*EXERCISE DETAILS*
The full set of records must be printed exactly as given.
BEGIN SUPPLIED ENTRIES
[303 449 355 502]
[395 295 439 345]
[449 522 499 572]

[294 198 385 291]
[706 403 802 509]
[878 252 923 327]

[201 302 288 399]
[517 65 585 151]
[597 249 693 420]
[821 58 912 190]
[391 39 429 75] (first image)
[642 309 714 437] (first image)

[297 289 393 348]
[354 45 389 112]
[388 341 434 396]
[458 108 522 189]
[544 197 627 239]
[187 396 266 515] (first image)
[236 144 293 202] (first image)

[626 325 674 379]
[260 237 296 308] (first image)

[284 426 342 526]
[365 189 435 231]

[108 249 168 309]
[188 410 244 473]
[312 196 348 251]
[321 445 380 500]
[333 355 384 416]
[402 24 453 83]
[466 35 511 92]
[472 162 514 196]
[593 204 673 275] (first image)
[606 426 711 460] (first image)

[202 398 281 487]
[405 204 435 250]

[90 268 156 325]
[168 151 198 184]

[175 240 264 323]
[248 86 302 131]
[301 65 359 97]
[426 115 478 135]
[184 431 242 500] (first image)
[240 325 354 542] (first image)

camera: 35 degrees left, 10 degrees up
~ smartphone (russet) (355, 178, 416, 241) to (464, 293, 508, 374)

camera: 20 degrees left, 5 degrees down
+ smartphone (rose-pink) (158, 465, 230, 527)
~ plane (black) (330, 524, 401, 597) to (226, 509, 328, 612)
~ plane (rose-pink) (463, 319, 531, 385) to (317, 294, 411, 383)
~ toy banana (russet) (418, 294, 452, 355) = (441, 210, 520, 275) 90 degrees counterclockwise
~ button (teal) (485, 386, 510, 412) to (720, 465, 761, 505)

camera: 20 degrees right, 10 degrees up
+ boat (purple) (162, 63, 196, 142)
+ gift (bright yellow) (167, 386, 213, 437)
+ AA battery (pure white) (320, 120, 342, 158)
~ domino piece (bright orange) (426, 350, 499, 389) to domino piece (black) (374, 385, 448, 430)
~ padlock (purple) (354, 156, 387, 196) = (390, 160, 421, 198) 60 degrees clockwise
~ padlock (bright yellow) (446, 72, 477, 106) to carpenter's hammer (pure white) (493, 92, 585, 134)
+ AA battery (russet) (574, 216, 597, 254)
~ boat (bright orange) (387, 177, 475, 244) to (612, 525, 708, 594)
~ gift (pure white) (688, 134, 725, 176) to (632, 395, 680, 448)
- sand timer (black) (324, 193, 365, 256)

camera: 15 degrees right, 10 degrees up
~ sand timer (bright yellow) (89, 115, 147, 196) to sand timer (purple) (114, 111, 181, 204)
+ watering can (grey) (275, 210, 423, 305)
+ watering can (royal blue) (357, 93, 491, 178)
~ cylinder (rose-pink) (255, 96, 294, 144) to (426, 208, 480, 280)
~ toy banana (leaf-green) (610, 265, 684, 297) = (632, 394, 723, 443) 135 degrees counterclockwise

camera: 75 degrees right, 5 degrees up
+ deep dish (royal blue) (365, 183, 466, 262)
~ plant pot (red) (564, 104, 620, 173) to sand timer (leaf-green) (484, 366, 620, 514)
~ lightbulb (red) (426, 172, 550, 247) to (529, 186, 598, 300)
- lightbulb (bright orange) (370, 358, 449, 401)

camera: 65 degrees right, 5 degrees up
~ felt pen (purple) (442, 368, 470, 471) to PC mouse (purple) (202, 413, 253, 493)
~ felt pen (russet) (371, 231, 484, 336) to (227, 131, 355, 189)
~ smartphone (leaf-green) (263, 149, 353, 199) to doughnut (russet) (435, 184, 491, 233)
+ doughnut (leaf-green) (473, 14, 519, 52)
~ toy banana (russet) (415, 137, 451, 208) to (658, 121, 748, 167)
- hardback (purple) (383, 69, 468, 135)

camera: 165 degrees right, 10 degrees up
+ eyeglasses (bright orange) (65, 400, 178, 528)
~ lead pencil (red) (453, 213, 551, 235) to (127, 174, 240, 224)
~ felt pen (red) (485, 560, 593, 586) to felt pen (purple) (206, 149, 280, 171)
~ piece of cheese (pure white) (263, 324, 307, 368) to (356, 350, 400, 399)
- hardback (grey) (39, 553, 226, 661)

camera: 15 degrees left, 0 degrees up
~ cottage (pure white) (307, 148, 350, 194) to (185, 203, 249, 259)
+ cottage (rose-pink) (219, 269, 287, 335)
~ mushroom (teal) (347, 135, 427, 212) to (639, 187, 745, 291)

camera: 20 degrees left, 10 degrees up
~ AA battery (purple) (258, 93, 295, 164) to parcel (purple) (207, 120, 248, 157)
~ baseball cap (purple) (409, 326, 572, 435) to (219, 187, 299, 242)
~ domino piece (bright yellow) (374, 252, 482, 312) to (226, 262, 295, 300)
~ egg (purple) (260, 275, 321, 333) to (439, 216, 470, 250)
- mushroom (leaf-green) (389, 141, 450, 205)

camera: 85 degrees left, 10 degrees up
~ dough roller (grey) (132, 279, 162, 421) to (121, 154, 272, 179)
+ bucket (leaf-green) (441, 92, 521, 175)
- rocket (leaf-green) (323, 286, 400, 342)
END SUPPLIED ENTRIES
*OUTPUT FOR THIS TASK*
[303 449 355 502]
[395 295 439 345]
[449 522 499 572]

[294 198 385 291]
[706 403 802 509]
[878 252 923 327]

[201 302 288 399]
[517 65 585 151]
[597 249 693 420]
[821 58 912 190]
[391 39 429 75] (first image)
[642 309 714 437] (first image)

[297 289 393 348]
[354 45 389 112]
[388 341 434 396]
[458 108 522 189]
[544 197 627 239]
[187 396 266 515] (first image)
[236 144 293 202] (first image)

[626 325 674 379]
[260 237 296 308] (first image)

[284 426 342 526]
[365 189 435 231]

[108 249 168 309]
[188 410 244 473]
[312 196 348 251]
[321 445 380 500]
[333 355 384 416]
[402 24 453 83]
[466 35 511 92]
[472 162 514 196]
[593 204 673 275] (first image)
[606 426 711 460] (first image)

[202 398 281 487]
[405 204 435 250]

[90 268 156 325]
[168 151 198 184]

[175 240 264 323]
[248 86 302 131]
[301 65 359 97]
[426 115 478 135]
[184 431 242 500] (first image)
[240 325 354 542] (first image)

camera: 35 degrees left, 10 degrees up
~ smartphone (russet) (355, 178, 416, 241) to (464, 293, 508, 374)

camera: 20 degrees left, 5 degrees down
+ smartphone (rose-pink) (158, 465, 230, 527)
~ plane (black) (330, 524, 401, 597) to (226, 509, 328, 612)
~ plane (rose-pink) (463, 319, 531, 385) to (317, 294, 411, 383)
~ toy banana (russet) (418, 294, 452, 355) = (441, 210, 520, 275) 90 degrees counterclockwise
~ button (teal) (485, 386, 510, 412) to (720, 465, 761, 505)

camera: 20 degrees right, 10 degrees up
+ boat (purple) (162, 63, 196, 142)
+ gift (bright yellow) (167, 386, 213, 437)
+ AA battery (pure white) (320, 120, 342, 158)
~ domino piece (bright orange) (426, 350, 499, 389) to domino piece (black) (374, 385, 448, 430)
~ padlock (purple) (354, 156, 387, 196) = (390, 160, 421, 198) 60 degrees clockwise
~ padlock (bright yellow) (446, 72, 477, 106) to carpenter's hammer (pure white) (493, 92, 585, 134)
+ AA battery (russet) (574, 216, 597, 254)
~ boat (bright orange) (387, 177, 475, 244) to (612, 525, 708, 594)
~ gift (pure white) (688, 134, 725, 176) to (632, 395, 680, 448)
- sand timer (black) (324, 193, 365, 256)

camera: 15 degrees right, 10 degrees up
~ sand timer (bright yellow) (89, 115, 147, 196) to sand timer (purple) (114, 111, 181, 204)
+ watering can (grey) (275, 210, 423, 305)
+ watering can (royal blue) (357, 93, 491, 178)
~ cylinder (rose-pink) (255, 96, 294, 144) to (426, 208, 480, 280)
~ toy banana (leaf-green) (610, 265, 684, 297) = (632, 394, 723, 443) 135 degrees counterclockwise

camera: 75 degrees right, 5 degrees up
+ deep dish (royal blue) (365, 183, 466, 262)
~ plant pot (red) (564, 104, 620, 173) to sand timer (leaf-green) (484, 366, 620, 514)
~ lightbulb (red) (426, 172, 550, 247) to (529, 186, 598, 300)
- lightbulb (bright orange) (370, 358, 449, 401)

camera: 65 degrees right, 5 degrees up
~ felt pen (purple) (442, 368, 470, 471) to PC mouse (purple) (202, 413, 253, 493)
~ felt pen (russet) (371, 231, 484, 336) to (227, 131, 355, 189)
~ smartphone (leaf-green) (263, 149, 353, 199) to doughnut (russet) (435, 184, 491, 233)
+ doughnut (leaf-green) (473, 14, 519, 52)
~ toy banana (russet) (415, 137, 451, 208) to (658, 121, 748, 167)
- hardback (purple) (383, 69, 468, 135)

camera: 165 degrees right, 10 degrees up
+ eyeglasses (bright orange) (65, 400, 178, 528)
~ lead pencil (red) (453, 213, 551, 235) to (127, 174, 240, 224)
~ felt pen (red) (485, 560, 593, 586) to felt pen (purple) (206, 149, 280, 171)
~ piece of cheese (pure white) (263, 324, 307, 368) to (356, 350, 400, 399)
- hardback (grey) (39, 553, 226, 661)

camera: 15 degrees left, 0 degrees up
~ cottage (pure white) (307, 148, 350, 194) to (185, 203, 249, 259)
+ cottage (rose-pink) (219, 269, 287, 335)
~ mushroom (teal) (347, 135, 427, 212) to (639, 187, 745, 291)

camera: 20 degrees left, 10 degrees up
~ AA battery (purple) (258, 93, 295, 164) to parcel (purple) (207, 120, 248, 157)
~ baseball cap (purple) (409, 326, 572, 435) to (219, 187, 299, 242)
~ domino piece (bright yellow) (374, 252, 482, 312) to (226, 262, 295, 300)
~ egg (purple) (260, 275, 321, 333) to (439, 216, 470, 250)
- mushroom (leaf-green) (389, 141, 450, 205)

camera: 85 degrees left, 10 degrees up
~ dough roller (grey) (132, 279, 162, 421) to (121, 154, 272, 179)
+ bucket (leaf-green) (441, 92, 521, 175)
- rocket (leaf-green) (323, 286, 400, 342)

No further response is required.